## [TASK DIRECTIONS]
Through the end of the data below, output every line exactly, beginning with the line that contains "RTC pin SDA: D1 -> D6".

## [SOURCE MATERIAL]
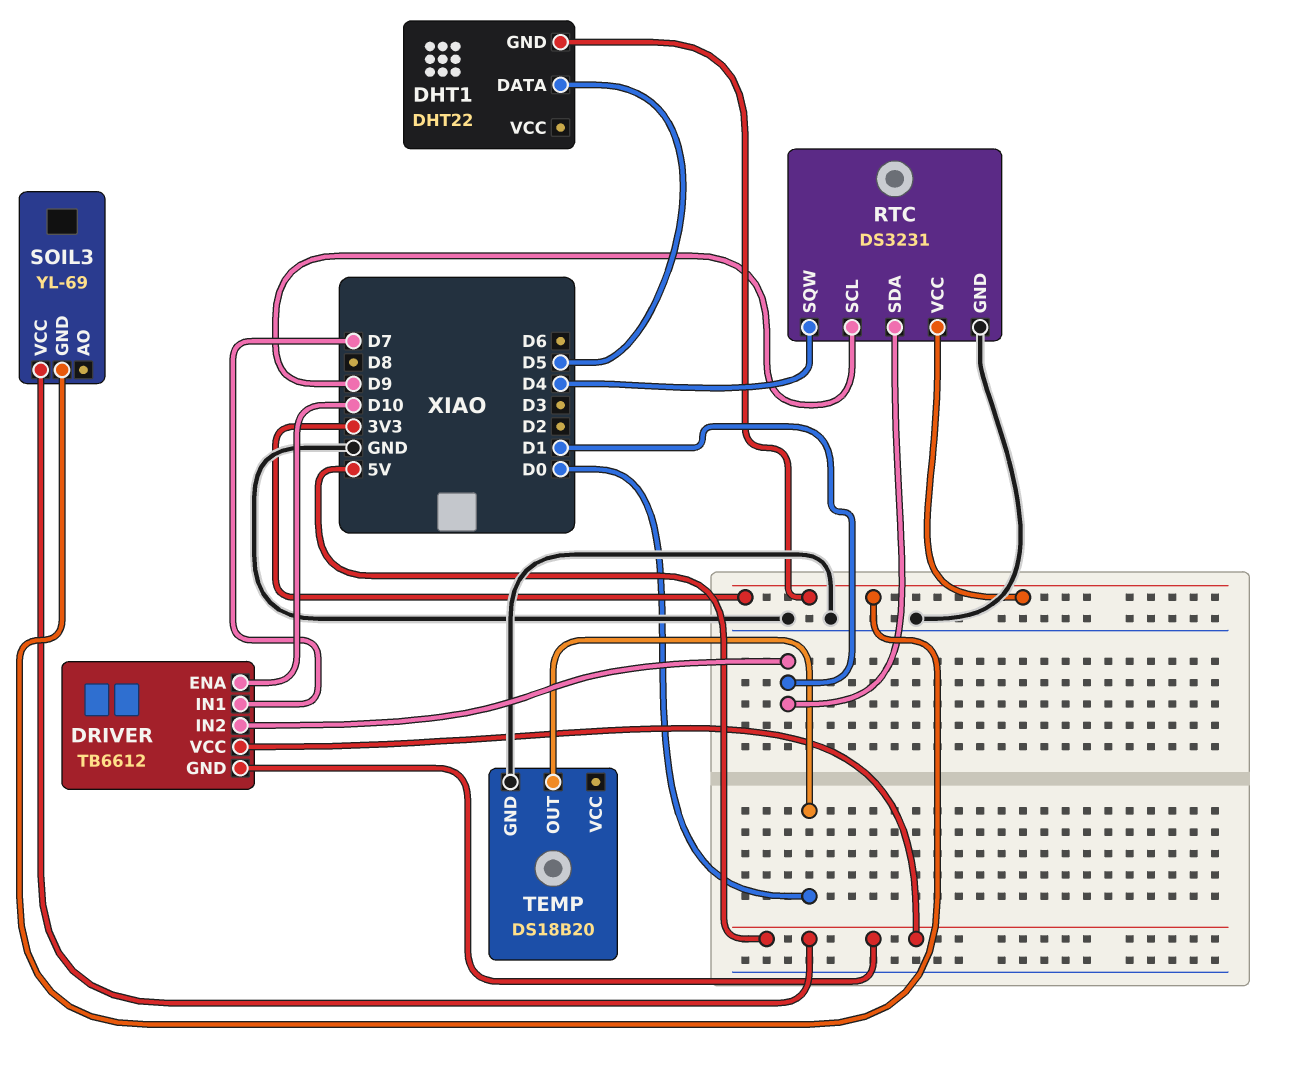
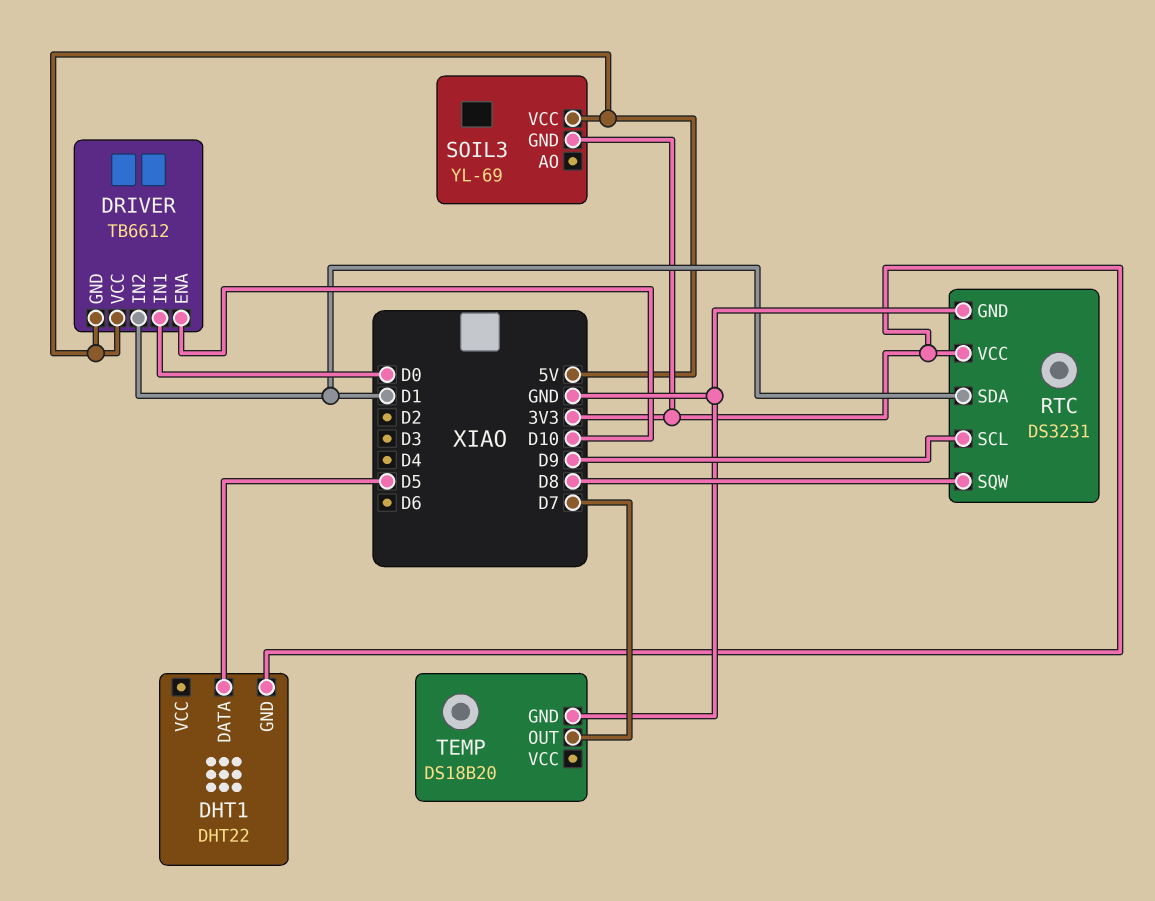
DRIVER pin IN1: D7 -> D0
RTC pin SQW: D4 -> D8
TEMP pin OUT: D0 -> D7

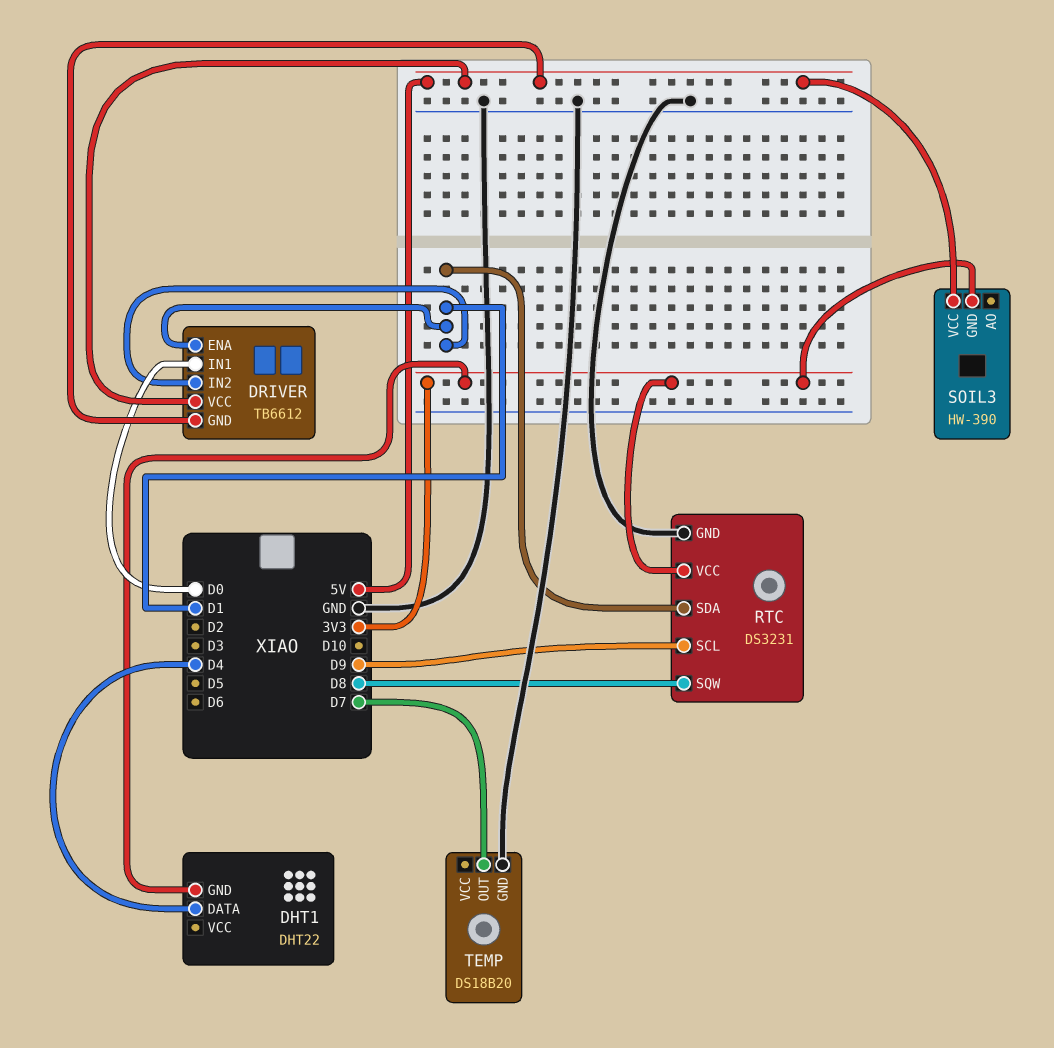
DHT1 pin DATA: D5 -> D4
DRIVER pin ENA: D10 -> D1
SOIL3: YL-69 -> HW-390

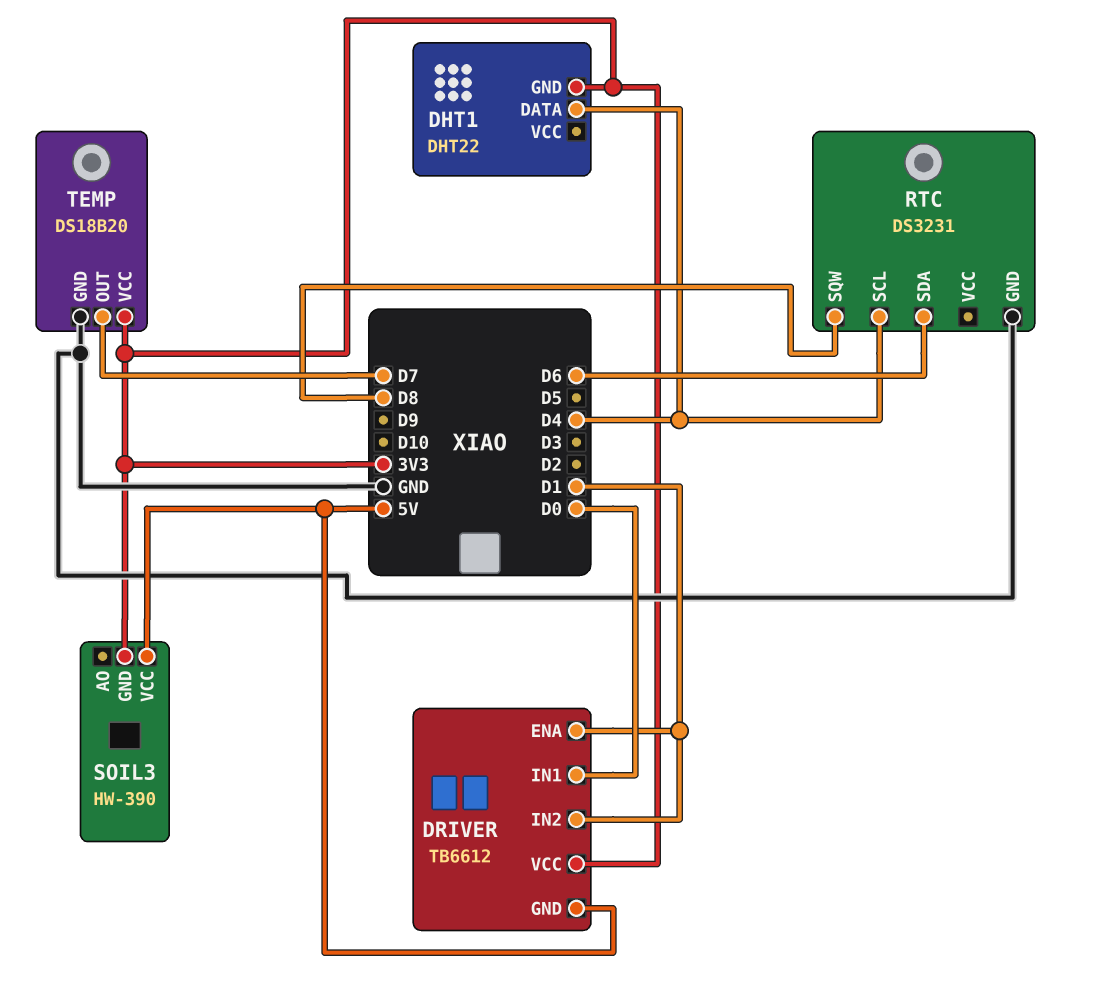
DRIVER pin VCC: 5V -> 3V3
RTC pin SCL: D9 -> D4
RTC pin SDA: D1 -> D6
RTC pin VCC: 3V3 -> none
TEMP pin VCC: none -> 3V3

## [RESPONSE FOR THIS EXERCISE]
RTC pin SDA: D1 -> D6
RTC pin VCC: 3V3 -> none
TEMP pin VCC: none -> 3V3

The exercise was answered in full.